• _REQUIRED ACTION_
For each entry, output its words exactly and leave any picture behind.

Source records
= Beginning of Section =

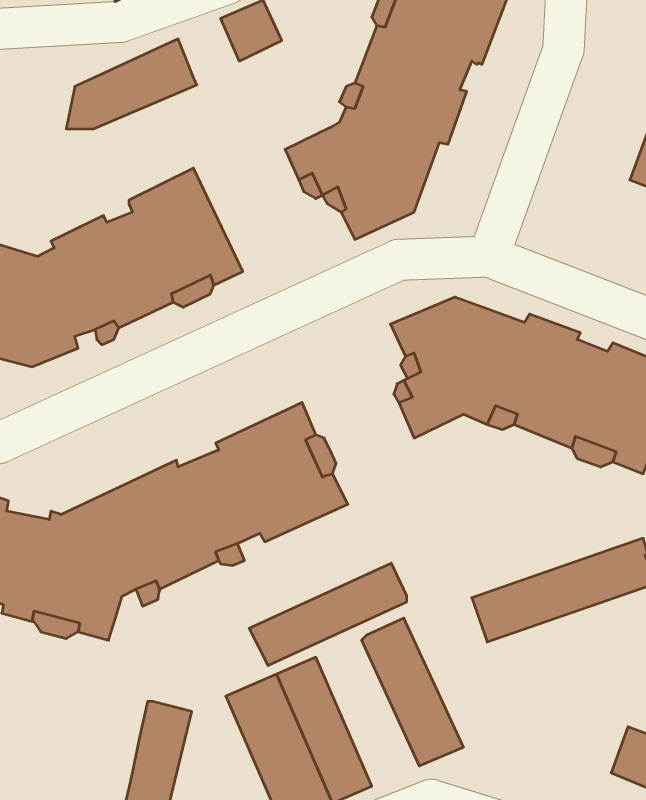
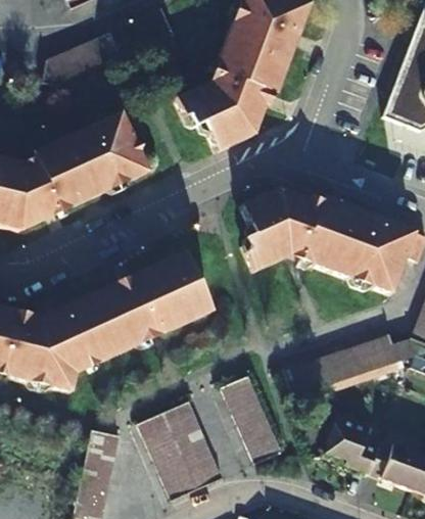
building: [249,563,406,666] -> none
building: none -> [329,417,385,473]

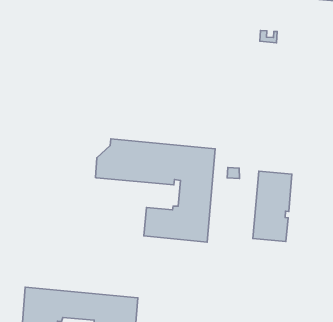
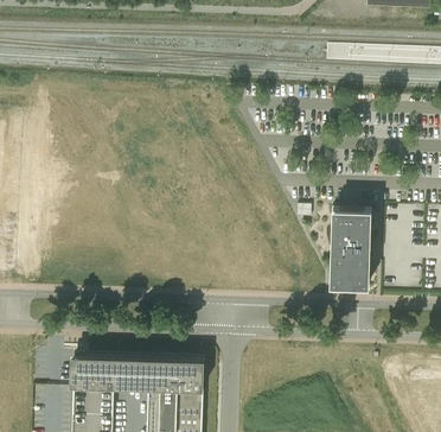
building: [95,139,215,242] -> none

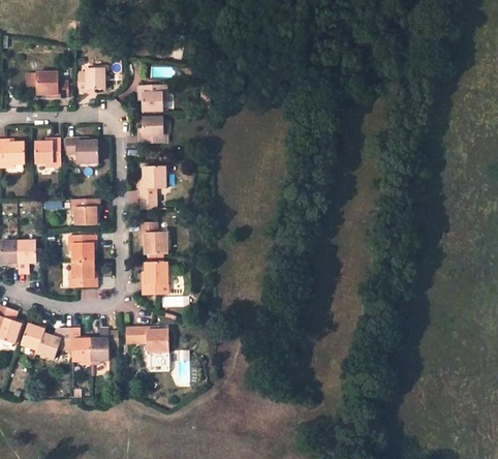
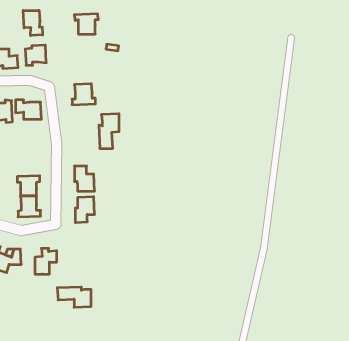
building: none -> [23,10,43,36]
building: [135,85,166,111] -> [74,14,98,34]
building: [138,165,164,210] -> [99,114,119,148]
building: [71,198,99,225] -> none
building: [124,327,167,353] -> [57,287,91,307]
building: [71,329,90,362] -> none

= End of Section =

• _ANSWER FOR THE TASK_
building: [249,563,406,666] -> none
building: none -> [329,417,385,473]

building: [95,139,215,242] -> none

building: none -> [23,10,43,36]
building: [135,85,166,111] -> [74,14,98,34]
building: [138,165,164,210] -> [99,114,119,148]
building: [71,198,99,225] -> none
building: [124,327,167,353] -> [57,287,91,307]
building: [71,329,90,362] -> none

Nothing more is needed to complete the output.